*Task to complete*.
Your task is to restate the data word for word.

*Supplied data*.
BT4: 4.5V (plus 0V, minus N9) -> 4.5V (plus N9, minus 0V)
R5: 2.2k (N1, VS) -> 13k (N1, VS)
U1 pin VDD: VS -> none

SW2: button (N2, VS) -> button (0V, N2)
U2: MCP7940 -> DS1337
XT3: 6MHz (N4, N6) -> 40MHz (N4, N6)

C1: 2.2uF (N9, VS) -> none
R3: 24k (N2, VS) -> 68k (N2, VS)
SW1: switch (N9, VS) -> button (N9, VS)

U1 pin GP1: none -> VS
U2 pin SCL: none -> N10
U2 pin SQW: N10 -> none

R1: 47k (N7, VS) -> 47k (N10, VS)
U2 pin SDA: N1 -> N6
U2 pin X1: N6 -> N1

*Result of this exercise*.
BT4: 4.5V (plus 0V, minus N9) -> 4.5V (plus N9, minus 0V)
R5: 2.2k (N1, VS) -> 13k (N1, VS)
U1 pin VDD: VS -> none

SW2: button (N2, VS) -> button (0V, N2)
U2: MCP7940 -> DS1337
XT3: 6MHz (N4, N6) -> 40MHz (N4, N6)

C1: 2.2uF (N9, VS) -> none
R3: 24k (N2, VS) -> 68k (N2, VS)
SW1: switch (N9, VS) -> button (N9, VS)

U1 pin GP1: none -> VS
U2 pin SCL: none -> N10
U2 pin SQW: N10 -> none

R1: 47k (N7, VS) -> 47k (N10, VS)
U2 pin SDA: N1 -> N6
U2 pin X1: N6 -> N1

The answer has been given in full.